== INPUT DATA

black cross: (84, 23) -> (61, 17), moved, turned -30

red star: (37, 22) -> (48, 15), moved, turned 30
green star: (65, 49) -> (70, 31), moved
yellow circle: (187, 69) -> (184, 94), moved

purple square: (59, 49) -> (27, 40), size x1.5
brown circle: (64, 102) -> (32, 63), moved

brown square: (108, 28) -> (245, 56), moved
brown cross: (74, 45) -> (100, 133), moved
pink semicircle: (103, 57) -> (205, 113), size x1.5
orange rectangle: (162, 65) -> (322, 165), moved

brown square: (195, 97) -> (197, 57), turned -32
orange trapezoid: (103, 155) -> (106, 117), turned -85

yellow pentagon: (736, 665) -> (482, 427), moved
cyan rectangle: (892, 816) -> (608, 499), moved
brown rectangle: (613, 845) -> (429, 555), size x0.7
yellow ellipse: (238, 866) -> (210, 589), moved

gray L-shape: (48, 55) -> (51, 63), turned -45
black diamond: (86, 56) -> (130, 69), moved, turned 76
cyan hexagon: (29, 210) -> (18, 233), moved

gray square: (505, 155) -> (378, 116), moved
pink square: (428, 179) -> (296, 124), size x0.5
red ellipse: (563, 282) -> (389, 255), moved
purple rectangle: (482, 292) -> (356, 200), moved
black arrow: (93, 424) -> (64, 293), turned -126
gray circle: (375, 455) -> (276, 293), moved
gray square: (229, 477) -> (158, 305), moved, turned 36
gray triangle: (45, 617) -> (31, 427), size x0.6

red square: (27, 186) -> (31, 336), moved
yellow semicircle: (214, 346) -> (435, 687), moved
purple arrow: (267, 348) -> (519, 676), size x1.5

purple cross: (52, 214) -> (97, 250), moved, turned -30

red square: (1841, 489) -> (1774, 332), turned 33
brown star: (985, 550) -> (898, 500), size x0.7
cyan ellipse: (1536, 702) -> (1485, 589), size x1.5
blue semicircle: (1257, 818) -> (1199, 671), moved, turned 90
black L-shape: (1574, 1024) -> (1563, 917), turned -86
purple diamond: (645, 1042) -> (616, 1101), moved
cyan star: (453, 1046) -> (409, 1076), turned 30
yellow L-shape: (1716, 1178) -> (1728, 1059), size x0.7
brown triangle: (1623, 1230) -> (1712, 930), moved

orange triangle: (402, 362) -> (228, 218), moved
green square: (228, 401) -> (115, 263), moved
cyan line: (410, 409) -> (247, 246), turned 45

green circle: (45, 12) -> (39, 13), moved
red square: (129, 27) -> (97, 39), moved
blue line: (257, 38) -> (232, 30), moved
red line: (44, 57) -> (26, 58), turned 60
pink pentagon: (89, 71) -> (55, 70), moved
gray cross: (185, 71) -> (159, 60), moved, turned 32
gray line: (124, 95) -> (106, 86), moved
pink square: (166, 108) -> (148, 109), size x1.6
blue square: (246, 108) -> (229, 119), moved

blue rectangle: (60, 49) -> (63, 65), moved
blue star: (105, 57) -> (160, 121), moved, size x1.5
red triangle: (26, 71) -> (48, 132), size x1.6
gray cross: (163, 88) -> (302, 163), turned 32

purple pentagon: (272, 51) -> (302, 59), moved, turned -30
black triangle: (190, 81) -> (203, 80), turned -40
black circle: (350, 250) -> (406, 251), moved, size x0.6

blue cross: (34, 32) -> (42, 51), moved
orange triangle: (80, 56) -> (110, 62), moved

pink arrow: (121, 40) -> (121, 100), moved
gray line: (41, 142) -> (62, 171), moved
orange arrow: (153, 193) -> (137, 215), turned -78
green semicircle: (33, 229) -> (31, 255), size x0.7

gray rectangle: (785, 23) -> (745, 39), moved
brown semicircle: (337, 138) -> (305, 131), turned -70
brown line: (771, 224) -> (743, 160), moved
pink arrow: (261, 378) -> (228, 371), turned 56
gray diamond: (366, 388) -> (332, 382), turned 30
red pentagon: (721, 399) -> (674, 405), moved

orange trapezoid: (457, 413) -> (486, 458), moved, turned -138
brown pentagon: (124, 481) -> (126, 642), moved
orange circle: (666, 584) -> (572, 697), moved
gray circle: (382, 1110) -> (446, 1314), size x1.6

====

▶ _PROBLEM TO WORK ON_: Copy out the range of lines above starting at the line with "red square: (129, 27) -> (97, 39), moved" and ending at the line with "red pentagon: (721, 399) -> (674, 405), moved", exactly and including both.

▶ _EXPECTED ANSWER_:
red square: (129, 27) -> (97, 39), moved
blue line: (257, 38) -> (232, 30), moved
red line: (44, 57) -> (26, 58), turned 60
pink pentagon: (89, 71) -> (55, 70), moved
gray cross: (185, 71) -> (159, 60), moved, turned 32
gray line: (124, 95) -> (106, 86), moved
pink square: (166, 108) -> (148, 109), size x1.6
blue square: (246, 108) -> (229, 119), moved

blue rectangle: (60, 49) -> (63, 65), moved
blue star: (105, 57) -> (160, 121), moved, size x1.5
red triangle: (26, 71) -> (48, 132), size x1.6
gray cross: (163, 88) -> (302, 163), turned 32

purple pentagon: (272, 51) -> (302, 59), moved, turned -30
black triangle: (190, 81) -> (203, 80), turned -40
black circle: (350, 250) -> (406, 251), moved, size x0.6

blue cross: (34, 32) -> (42, 51), moved
orange triangle: (80, 56) -> (110, 62), moved

pink arrow: (121, 40) -> (121, 100), moved
gray line: (41, 142) -> (62, 171), moved
orange arrow: (153, 193) -> (137, 215), turned -78
green semicircle: (33, 229) -> (31, 255), size x0.7

gray rectangle: (785, 23) -> (745, 39), moved
brown semicircle: (337, 138) -> (305, 131), turned -70
brown line: (771, 224) -> (743, 160), moved
pink arrow: (261, 378) -> (228, 371), turned 56
gray diamond: (366, 388) -> (332, 382), turned 30
red pentagon: (721, 399) -> (674, 405), moved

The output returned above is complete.